* _SUPPLIED MATERIAL_:

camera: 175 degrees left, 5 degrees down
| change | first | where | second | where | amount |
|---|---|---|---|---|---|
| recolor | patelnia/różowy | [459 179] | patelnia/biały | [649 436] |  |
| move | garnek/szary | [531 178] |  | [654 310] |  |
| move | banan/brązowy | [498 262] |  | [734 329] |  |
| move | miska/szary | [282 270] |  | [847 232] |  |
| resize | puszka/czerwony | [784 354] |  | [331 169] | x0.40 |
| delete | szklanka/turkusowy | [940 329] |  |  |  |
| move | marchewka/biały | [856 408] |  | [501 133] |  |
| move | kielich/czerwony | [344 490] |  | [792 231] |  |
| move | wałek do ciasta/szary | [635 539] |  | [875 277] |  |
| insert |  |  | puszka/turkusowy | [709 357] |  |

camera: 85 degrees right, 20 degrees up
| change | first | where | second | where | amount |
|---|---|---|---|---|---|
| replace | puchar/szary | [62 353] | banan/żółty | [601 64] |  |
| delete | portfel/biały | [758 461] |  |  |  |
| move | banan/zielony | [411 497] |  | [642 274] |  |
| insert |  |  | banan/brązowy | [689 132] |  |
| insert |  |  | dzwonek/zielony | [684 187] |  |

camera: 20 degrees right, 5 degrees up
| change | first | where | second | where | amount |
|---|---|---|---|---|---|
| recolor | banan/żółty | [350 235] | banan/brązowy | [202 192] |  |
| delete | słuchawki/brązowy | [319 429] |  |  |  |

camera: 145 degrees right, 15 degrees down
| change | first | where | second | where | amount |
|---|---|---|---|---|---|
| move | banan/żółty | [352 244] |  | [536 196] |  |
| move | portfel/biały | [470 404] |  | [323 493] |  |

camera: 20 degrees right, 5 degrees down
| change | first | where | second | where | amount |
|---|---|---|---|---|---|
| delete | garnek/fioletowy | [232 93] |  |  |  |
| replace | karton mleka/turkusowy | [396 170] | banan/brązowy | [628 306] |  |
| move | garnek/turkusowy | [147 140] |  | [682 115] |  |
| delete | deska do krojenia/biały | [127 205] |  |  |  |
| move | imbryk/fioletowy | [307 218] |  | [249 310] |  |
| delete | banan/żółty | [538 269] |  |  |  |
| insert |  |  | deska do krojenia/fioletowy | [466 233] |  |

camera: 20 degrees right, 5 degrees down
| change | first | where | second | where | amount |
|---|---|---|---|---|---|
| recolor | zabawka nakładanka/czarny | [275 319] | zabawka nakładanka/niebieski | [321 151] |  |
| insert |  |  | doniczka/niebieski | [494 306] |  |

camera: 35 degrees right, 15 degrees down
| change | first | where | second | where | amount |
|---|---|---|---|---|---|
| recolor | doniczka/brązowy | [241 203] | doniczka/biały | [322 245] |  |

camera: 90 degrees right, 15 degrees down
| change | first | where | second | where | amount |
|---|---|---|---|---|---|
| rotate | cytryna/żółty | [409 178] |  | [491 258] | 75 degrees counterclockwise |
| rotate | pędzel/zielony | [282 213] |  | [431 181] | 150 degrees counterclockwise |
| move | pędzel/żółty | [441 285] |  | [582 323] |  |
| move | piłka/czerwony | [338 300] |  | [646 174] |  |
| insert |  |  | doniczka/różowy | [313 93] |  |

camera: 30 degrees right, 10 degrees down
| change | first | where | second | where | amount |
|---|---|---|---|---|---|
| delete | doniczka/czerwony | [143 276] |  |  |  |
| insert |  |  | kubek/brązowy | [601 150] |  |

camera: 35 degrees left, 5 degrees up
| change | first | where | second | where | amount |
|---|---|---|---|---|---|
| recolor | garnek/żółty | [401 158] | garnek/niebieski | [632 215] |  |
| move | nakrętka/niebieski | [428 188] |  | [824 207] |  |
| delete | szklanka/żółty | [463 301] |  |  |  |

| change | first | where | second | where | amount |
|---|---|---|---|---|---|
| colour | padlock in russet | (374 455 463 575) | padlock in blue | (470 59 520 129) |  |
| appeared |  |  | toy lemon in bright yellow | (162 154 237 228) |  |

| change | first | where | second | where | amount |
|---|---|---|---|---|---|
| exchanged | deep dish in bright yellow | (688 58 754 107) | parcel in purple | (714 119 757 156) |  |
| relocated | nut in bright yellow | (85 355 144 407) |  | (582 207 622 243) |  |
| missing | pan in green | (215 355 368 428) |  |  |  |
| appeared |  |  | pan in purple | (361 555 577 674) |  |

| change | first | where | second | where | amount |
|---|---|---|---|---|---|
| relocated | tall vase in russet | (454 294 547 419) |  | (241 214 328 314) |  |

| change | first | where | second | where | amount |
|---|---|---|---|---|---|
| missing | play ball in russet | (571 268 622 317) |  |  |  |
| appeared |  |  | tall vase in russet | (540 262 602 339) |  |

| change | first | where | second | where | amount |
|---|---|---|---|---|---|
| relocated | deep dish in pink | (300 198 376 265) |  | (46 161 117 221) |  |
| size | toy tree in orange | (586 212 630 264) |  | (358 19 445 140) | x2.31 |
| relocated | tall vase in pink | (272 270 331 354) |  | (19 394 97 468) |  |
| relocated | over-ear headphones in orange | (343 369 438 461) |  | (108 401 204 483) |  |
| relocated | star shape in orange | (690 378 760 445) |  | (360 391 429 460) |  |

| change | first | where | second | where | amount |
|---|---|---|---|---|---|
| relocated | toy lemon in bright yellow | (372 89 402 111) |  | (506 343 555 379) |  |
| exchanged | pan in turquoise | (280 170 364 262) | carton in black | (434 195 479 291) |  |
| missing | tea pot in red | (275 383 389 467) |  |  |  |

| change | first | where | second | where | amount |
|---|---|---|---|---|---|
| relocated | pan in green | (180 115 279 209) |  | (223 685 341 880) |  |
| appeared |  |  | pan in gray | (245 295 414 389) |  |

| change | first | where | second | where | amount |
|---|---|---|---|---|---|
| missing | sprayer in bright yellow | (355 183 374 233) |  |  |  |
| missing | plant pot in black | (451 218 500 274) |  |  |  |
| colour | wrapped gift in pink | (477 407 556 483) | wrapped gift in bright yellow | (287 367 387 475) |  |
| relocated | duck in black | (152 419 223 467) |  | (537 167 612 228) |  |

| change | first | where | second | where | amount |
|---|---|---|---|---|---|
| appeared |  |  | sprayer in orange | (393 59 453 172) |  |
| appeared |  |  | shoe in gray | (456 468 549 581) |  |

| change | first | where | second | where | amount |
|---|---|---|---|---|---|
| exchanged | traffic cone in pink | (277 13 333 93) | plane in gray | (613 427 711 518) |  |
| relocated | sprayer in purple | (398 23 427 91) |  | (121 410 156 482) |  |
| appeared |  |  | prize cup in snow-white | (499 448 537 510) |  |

* _WORK TO COMPLETE_: Word for word, output the lines of the data from its first line through the line where "move | wałek" appears, and stop there.

* _ANSWER TO THIS EXERCISE_:
camera: 175 degrees left, 5 degrees down
| change | first | where | second | where | amount |
|---|---|---|---|---|---|
| recolor | patelnia/różowy | [459 179] | patelnia/biały | [649 436] |  |
| move | garnek/szary | [531 178] |  | [654 310] |  |
| move | banan/brązowy | [498 262] |  | [734 329] |  |
| move | miska/szary | [282 270] |  | [847 232] |  |
| resize | puszka/czerwony | [784 354] |  | [331 169] | x0.40 |
| delete | szklanka/turkusowy | [940 329] |  |  |  |
| move | marchewka/biały | [856 408] |  | [501 133] |  |
| move | kielich/czerwony | [344 490] |  | [792 231] |  |
| move | wałek do ciasta/szary | [635 539] |  | [875 277] |  |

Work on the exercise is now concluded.